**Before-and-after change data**

= Beginning of Section =

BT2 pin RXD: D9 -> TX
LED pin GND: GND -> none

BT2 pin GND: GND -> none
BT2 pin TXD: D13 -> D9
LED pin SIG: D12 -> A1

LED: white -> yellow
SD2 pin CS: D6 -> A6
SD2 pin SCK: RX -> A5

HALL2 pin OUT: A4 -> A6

= End of Section =
= Beginning of Section =

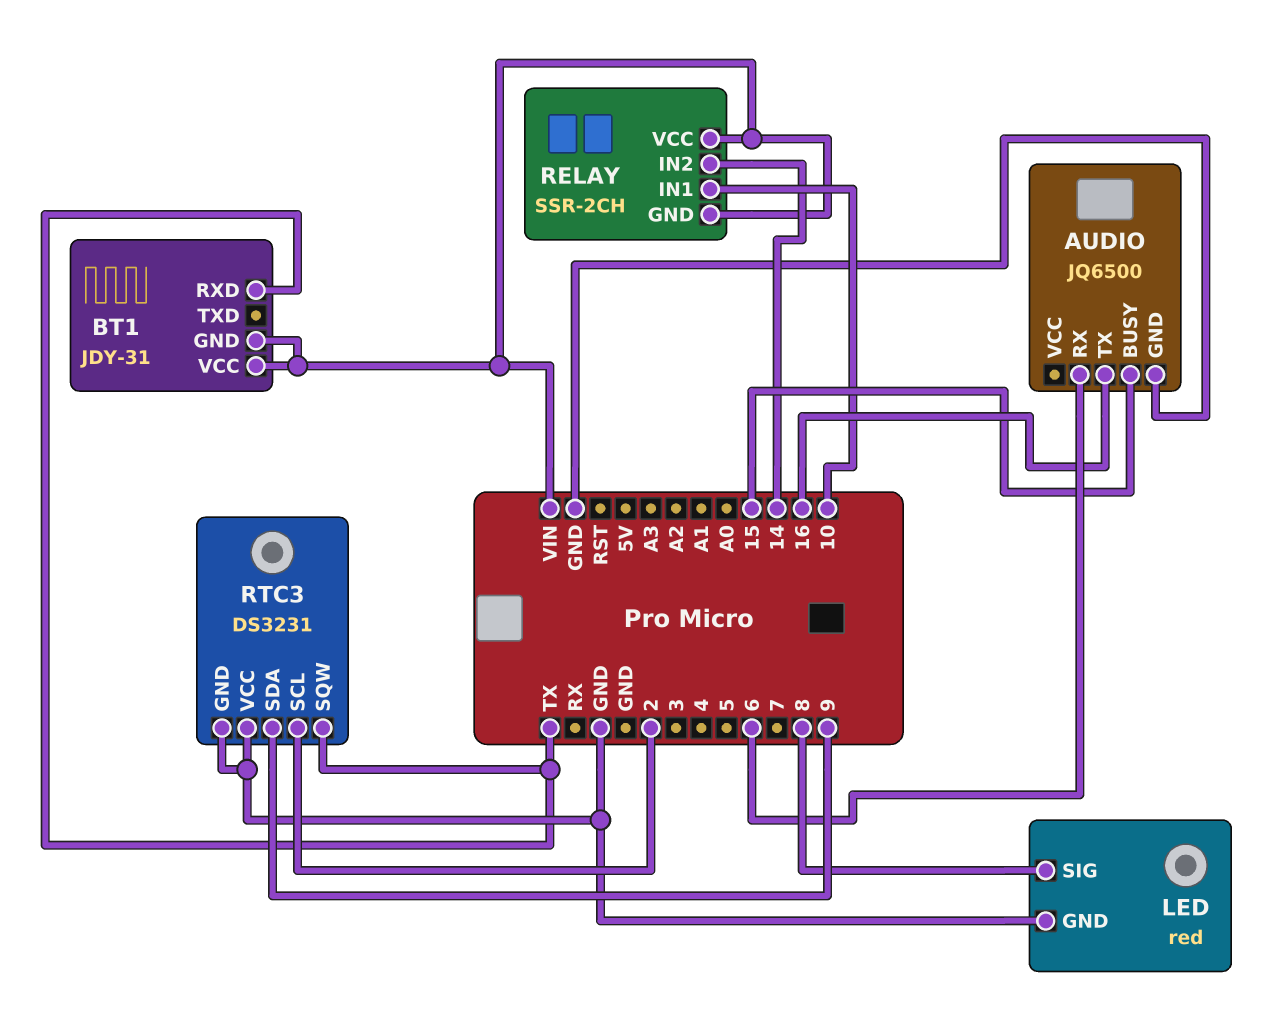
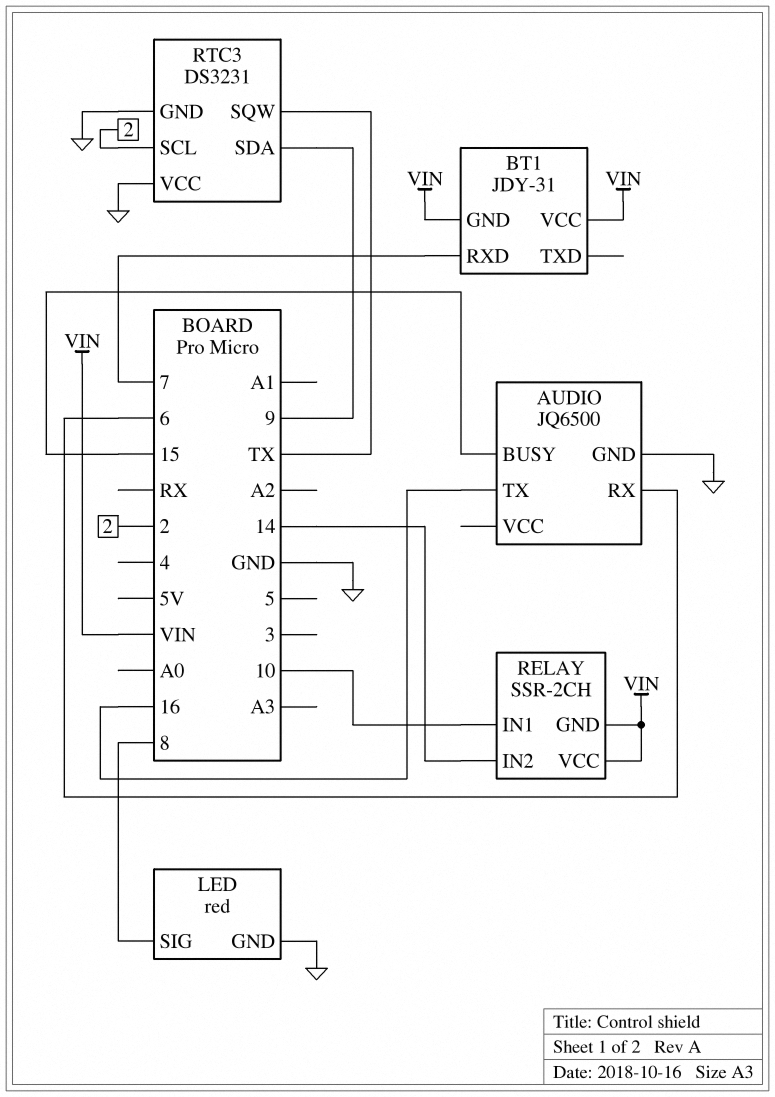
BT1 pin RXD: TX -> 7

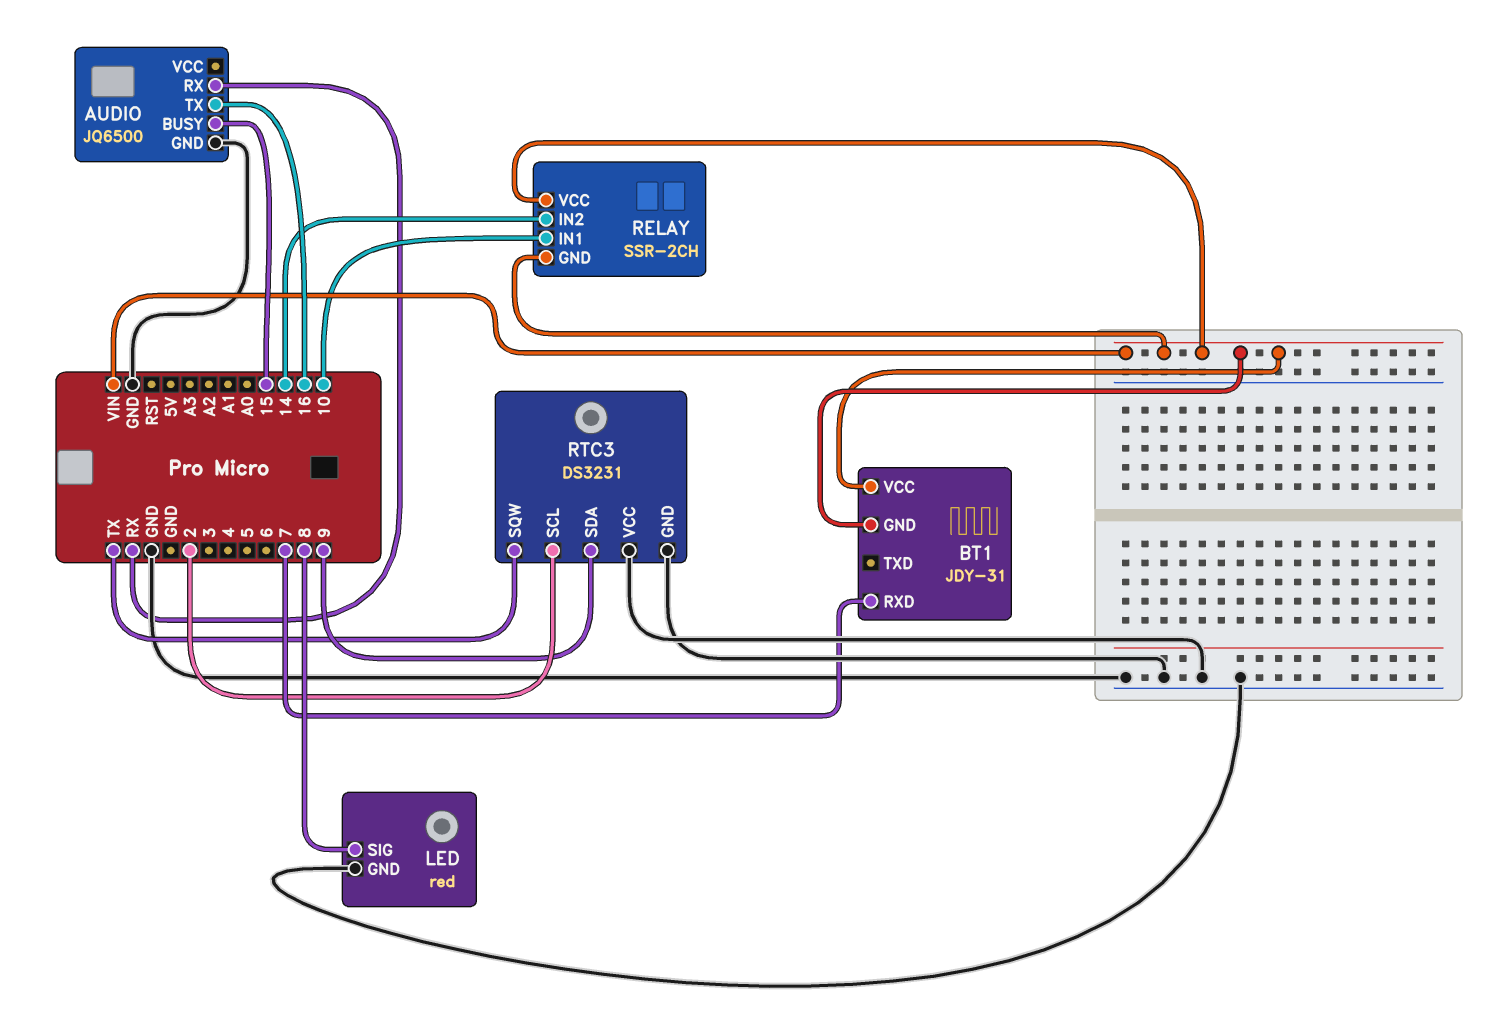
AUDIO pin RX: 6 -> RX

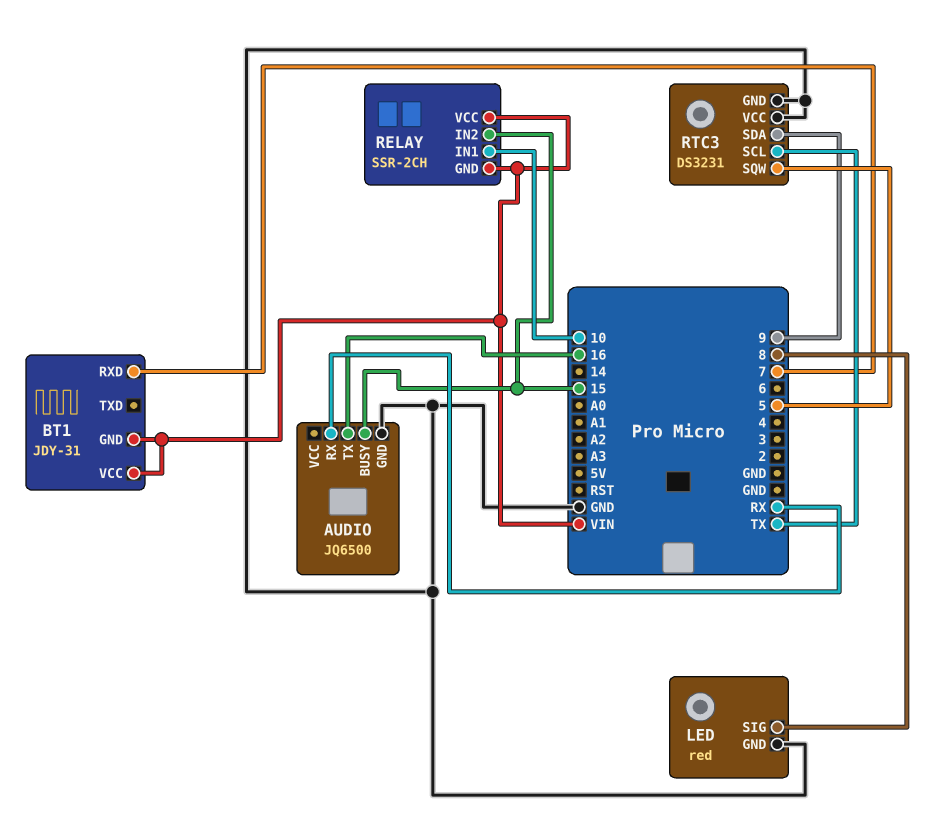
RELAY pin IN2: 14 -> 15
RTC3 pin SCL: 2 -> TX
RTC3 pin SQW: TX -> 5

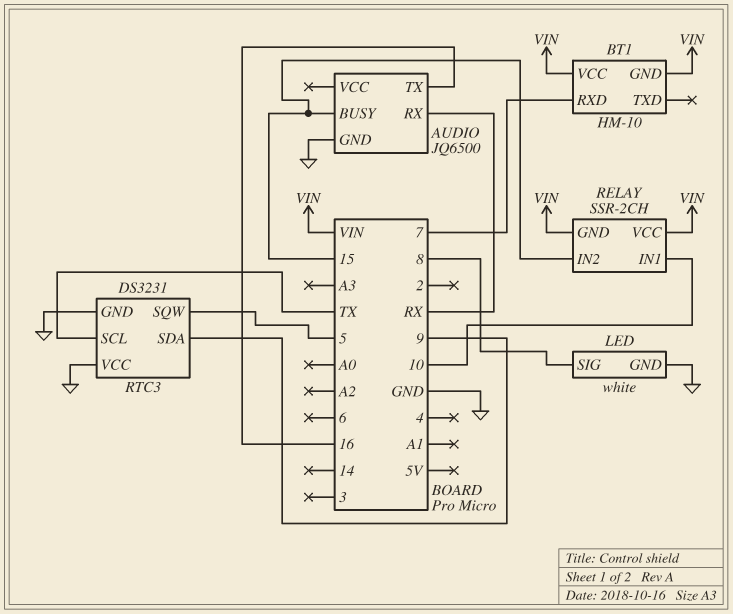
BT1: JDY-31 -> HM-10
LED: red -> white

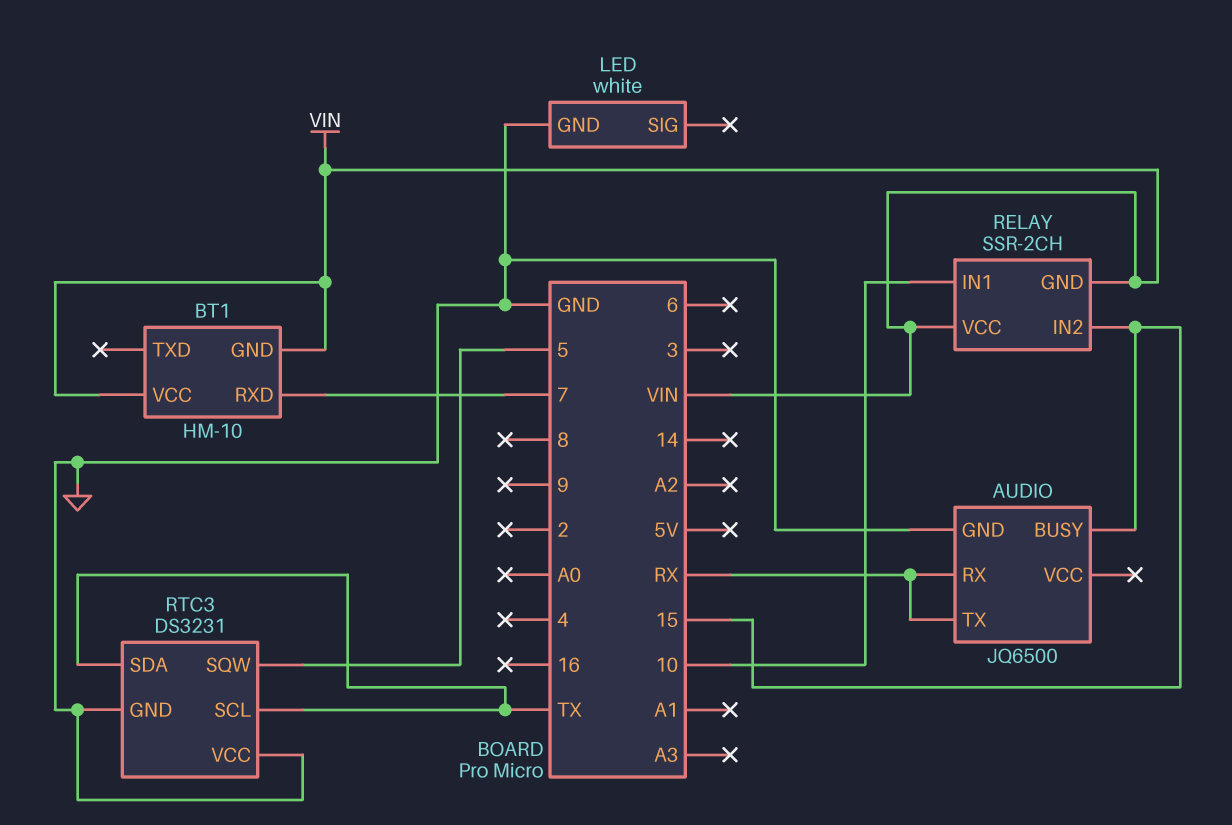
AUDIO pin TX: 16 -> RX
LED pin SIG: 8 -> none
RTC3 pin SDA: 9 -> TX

= End of Section =

**Activity**
A line qualifies when it holds the word "none"; report all qualifying lines from the records above.

**Finished exercise**
LED pin GND: GND -> none
BT2 pin GND: GND -> none
LED pin SIG: 8 -> none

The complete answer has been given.